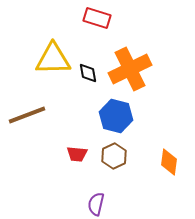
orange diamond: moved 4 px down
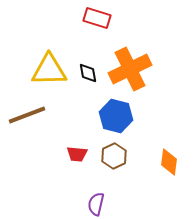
yellow triangle: moved 4 px left, 11 px down
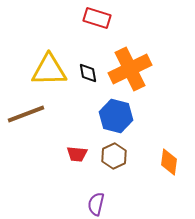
brown line: moved 1 px left, 1 px up
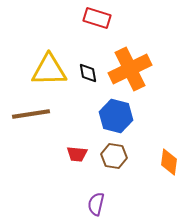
brown line: moved 5 px right; rotated 12 degrees clockwise
brown hexagon: rotated 25 degrees counterclockwise
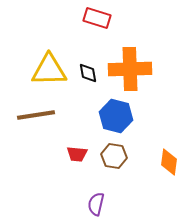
orange cross: rotated 24 degrees clockwise
brown line: moved 5 px right, 1 px down
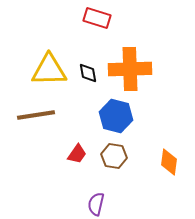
red trapezoid: rotated 60 degrees counterclockwise
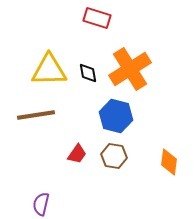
orange cross: rotated 30 degrees counterclockwise
purple semicircle: moved 55 px left
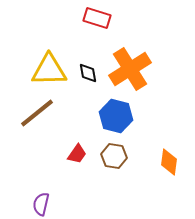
brown line: moved 1 px right, 2 px up; rotated 30 degrees counterclockwise
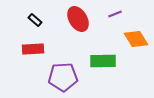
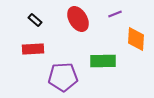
orange diamond: rotated 35 degrees clockwise
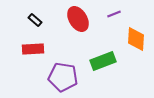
purple line: moved 1 px left
green rectangle: rotated 20 degrees counterclockwise
purple pentagon: rotated 12 degrees clockwise
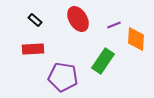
purple line: moved 11 px down
green rectangle: rotated 35 degrees counterclockwise
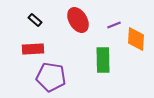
red ellipse: moved 1 px down
green rectangle: moved 1 px up; rotated 35 degrees counterclockwise
purple pentagon: moved 12 px left
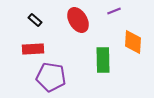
purple line: moved 14 px up
orange diamond: moved 3 px left, 3 px down
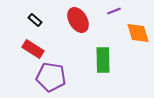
orange diamond: moved 5 px right, 9 px up; rotated 20 degrees counterclockwise
red rectangle: rotated 35 degrees clockwise
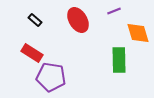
red rectangle: moved 1 px left, 4 px down
green rectangle: moved 16 px right
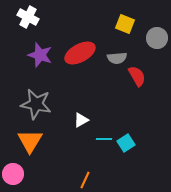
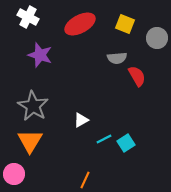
red ellipse: moved 29 px up
gray star: moved 3 px left, 2 px down; rotated 20 degrees clockwise
cyan line: rotated 28 degrees counterclockwise
pink circle: moved 1 px right
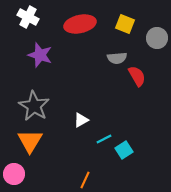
red ellipse: rotated 16 degrees clockwise
gray star: moved 1 px right
cyan square: moved 2 px left, 7 px down
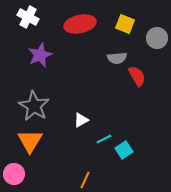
purple star: rotated 30 degrees clockwise
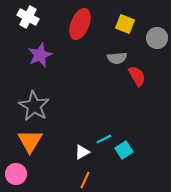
red ellipse: rotated 56 degrees counterclockwise
white triangle: moved 1 px right, 32 px down
pink circle: moved 2 px right
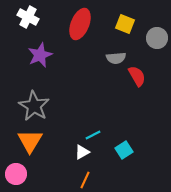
gray semicircle: moved 1 px left
cyan line: moved 11 px left, 4 px up
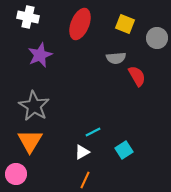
white cross: rotated 15 degrees counterclockwise
cyan line: moved 3 px up
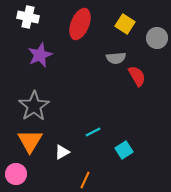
yellow square: rotated 12 degrees clockwise
gray star: rotated 8 degrees clockwise
white triangle: moved 20 px left
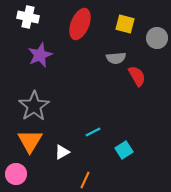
yellow square: rotated 18 degrees counterclockwise
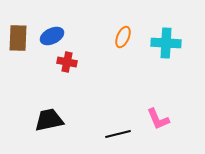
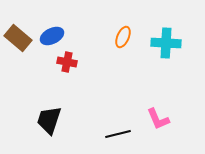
brown rectangle: rotated 52 degrees counterclockwise
black trapezoid: rotated 60 degrees counterclockwise
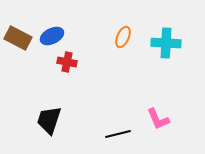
brown rectangle: rotated 12 degrees counterclockwise
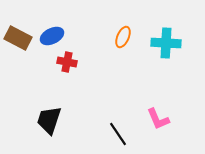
black line: rotated 70 degrees clockwise
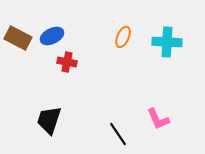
cyan cross: moved 1 px right, 1 px up
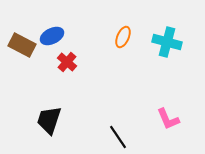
brown rectangle: moved 4 px right, 7 px down
cyan cross: rotated 12 degrees clockwise
red cross: rotated 30 degrees clockwise
pink L-shape: moved 10 px right
black line: moved 3 px down
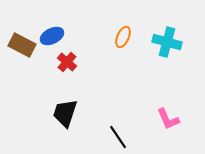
black trapezoid: moved 16 px right, 7 px up
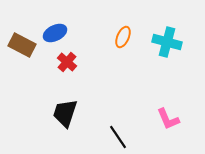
blue ellipse: moved 3 px right, 3 px up
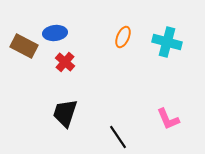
blue ellipse: rotated 20 degrees clockwise
brown rectangle: moved 2 px right, 1 px down
red cross: moved 2 px left
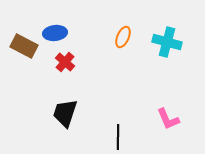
black line: rotated 35 degrees clockwise
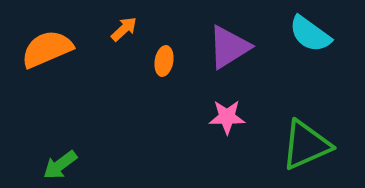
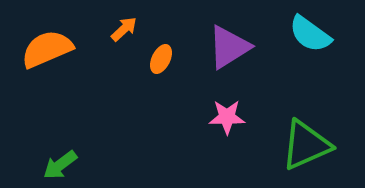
orange ellipse: moved 3 px left, 2 px up; rotated 16 degrees clockwise
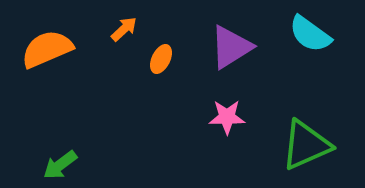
purple triangle: moved 2 px right
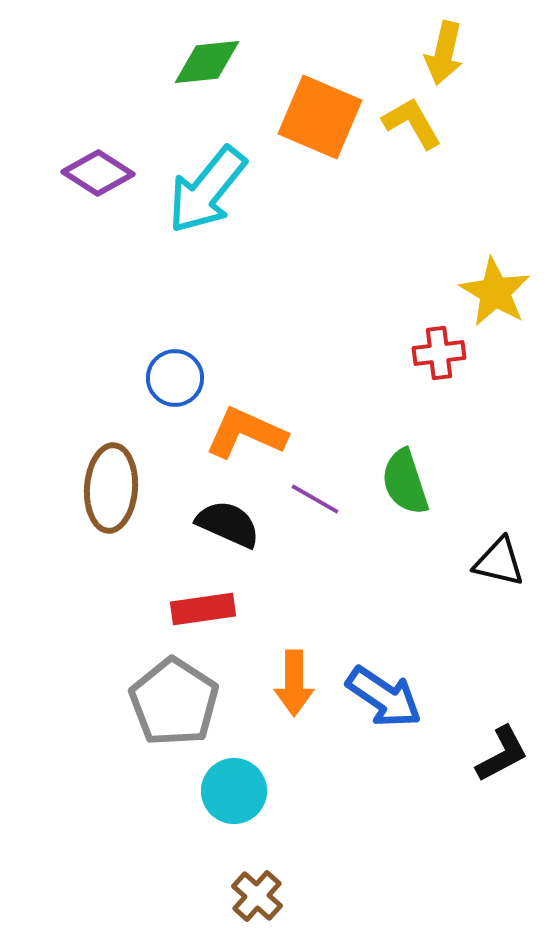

# # # #

- 题目详情
能把上面所有的行一字不差地抄写一遍吗？答案里不要包含图片。

- 完整答案
orange diamond: moved 4 px down
yellow triangle: moved 4 px left, 11 px down
brown line: moved 1 px left, 1 px up
brown line: moved 5 px right; rotated 12 degrees clockwise
brown hexagon: rotated 25 degrees counterclockwise
orange cross: rotated 24 degrees clockwise
brown line: moved 5 px right, 1 px down
red trapezoid: rotated 60 degrees counterclockwise
orange cross: rotated 30 degrees counterclockwise
purple semicircle: moved 55 px left
brown line: moved 1 px right, 2 px up; rotated 30 degrees counterclockwise
orange diamond: rotated 35 degrees clockwise
purple line: moved 1 px left
green rectangle: rotated 20 degrees counterclockwise
purple pentagon: rotated 12 degrees clockwise
purple line: moved 11 px down
green rectangle: rotated 35 degrees counterclockwise
red ellipse: moved 1 px down
green rectangle: moved 1 px up; rotated 35 degrees counterclockwise
purple pentagon: moved 12 px left
purple line: moved 14 px up
orange diamond: moved 3 px left, 3 px down
orange diamond: moved 5 px right, 9 px up; rotated 20 degrees counterclockwise
red rectangle: rotated 35 degrees clockwise
red rectangle: moved 1 px left, 4 px down
green rectangle: moved 16 px right
red ellipse: moved 29 px up
gray star: moved 3 px left, 2 px down; rotated 20 degrees clockwise
cyan line: rotated 28 degrees counterclockwise
pink circle: moved 1 px right
red ellipse: rotated 16 degrees clockwise
gray star: moved 1 px right
cyan square: moved 2 px left, 7 px down
purple star: rotated 30 degrees clockwise
red ellipse: rotated 56 degrees counterclockwise
white triangle: moved 1 px right, 32 px down
pink circle: moved 2 px right
gray semicircle: moved 1 px left
cyan line: moved 11 px left, 4 px up
white cross: rotated 15 degrees counterclockwise
cyan line: moved 3 px up
yellow square: rotated 12 degrees clockwise
gray star: rotated 8 degrees clockwise
white triangle: moved 20 px left
yellow square: rotated 18 degrees counterclockwise
brown rectangle: rotated 52 degrees counterclockwise
black trapezoid: rotated 60 degrees counterclockwise
brown rectangle: rotated 12 degrees counterclockwise
black line: rotated 70 degrees clockwise
cyan cross: moved 1 px right, 1 px up
brown rectangle: moved 4 px right, 7 px down
cyan cross: rotated 12 degrees clockwise
red cross: rotated 30 degrees clockwise
pink L-shape: moved 10 px right
black line: moved 3 px down
black trapezoid: moved 16 px right, 7 px up
blue ellipse: moved 3 px right, 3 px up
blue ellipse: rotated 20 degrees clockwise
brown rectangle: moved 2 px right, 1 px down
red cross: moved 2 px left
black line: rotated 35 degrees clockwise
orange ellipse: moved 3 px left, 2 px up; rotated 16 degrees clockwise
purple triangle: moved 2 px right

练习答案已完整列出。